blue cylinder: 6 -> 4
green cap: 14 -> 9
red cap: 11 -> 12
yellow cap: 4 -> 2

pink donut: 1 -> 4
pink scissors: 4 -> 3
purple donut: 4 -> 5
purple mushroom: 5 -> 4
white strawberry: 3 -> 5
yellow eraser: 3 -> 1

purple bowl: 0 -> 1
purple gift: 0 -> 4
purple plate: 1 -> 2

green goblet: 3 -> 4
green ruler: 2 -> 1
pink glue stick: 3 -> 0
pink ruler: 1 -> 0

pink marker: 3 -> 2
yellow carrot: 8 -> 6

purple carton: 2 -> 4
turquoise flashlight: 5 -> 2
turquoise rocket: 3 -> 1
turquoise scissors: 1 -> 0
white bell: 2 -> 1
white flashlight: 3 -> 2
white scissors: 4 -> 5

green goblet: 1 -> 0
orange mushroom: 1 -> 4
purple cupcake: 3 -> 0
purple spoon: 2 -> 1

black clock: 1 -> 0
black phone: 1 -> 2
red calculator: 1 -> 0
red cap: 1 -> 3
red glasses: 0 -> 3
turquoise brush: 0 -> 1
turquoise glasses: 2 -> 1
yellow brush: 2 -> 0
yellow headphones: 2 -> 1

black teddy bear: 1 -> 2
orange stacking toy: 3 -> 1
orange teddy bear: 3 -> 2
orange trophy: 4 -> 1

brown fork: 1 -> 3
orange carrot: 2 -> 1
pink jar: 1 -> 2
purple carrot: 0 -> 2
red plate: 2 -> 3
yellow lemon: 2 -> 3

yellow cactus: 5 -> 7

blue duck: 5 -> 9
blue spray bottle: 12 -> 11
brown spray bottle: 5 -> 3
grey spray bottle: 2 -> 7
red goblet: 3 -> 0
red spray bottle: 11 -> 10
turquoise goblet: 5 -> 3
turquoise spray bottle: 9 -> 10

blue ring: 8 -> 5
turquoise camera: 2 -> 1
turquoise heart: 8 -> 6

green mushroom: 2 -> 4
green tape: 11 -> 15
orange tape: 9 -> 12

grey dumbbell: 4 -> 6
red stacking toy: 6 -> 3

========================================

• EXERCISE PROMPT:
Set down every entry exactly as it appears.

• EXERCISE ANSWER:
blue cylinder: 6 -> 4
green cap: 14 -> 9
red cap: 11 -> 12
yellow cap: 4 -> 2

pink donut: 1 -> 4
pink scissors: 4 -> 3
purple donut: 4 -> 5
purple mushroom: 5 -> 4
white strawberry: 3 -> 5
yellow eraser: 3 -> 1

purple bowl: 0 -> 1
purple gift: 0 -> 4
purple plate: 1 -> 2

green goblet: 3 -> 4
green ruler: 2 -> 1
pink glue stick: 3 -> 0
pink ruler: 1 -> 0

pink marker: 3 -> 2
yellow carrot: 8 -> 6

purple carton: 2 -> 4
turquoise flashlight: 5 -> 2
turquoise rocket: 3 -> 1
turquoise scissors: 1 -> 0
white bell: 2 -> 1
white flashlight: 3 -> 2
white scissors: 4 -> 5

green goblet: 1 -> 0
orange mushroom: 1 -> 4
purple cupcake: 3 -> 0
purple spoon: 2 -> 1

black clock: 1 -> 0
black phone: 1 -> 2
red calculator: 1 -> 0
red cap: 1 -> 3
red glasses: 0 -> 3
turquoise brush: 0 -> 1
turquoise glasses: 2 -> 1
yellow brush: 2 -> 0
yellow headphones: 2 -> 1

black teddy bear: 1 -> 2
orange stacking toy: 3 -> 1
orange teddy bear: 3 -> 2
orange trophy: 4 -> 1

brown fork: 1 -> 3
orange carrot: 2 -> 1
pink jar: 1 -> 2
purple carrot: 0 -> 2
red plate: 2 -> 3
yellow lemon: 2 -> 3

yellow cactus: 5 -> 7

blue duck: 5 -> 9
blue spray bottle: 12 -> 11
brown spray bottle: 5 -> 3
grey spray bottle: 2 -> 7
red goblet: 3 -> 0
red spray bottle: 11 -> 10
turquoise goblet: 5 -> 3
turquoise spray bottle: 9 -> 10

blue ring: 8 -> 5
turquoise camera: 2 -> 1
turquoise heart: 8 -> 6

green mushroom: 2 -> 4
green tape: 11 -> 15
orange tape: 9 -> 12

grey dumbbell: 4 -> 6
red stacking toy: 6 -> 3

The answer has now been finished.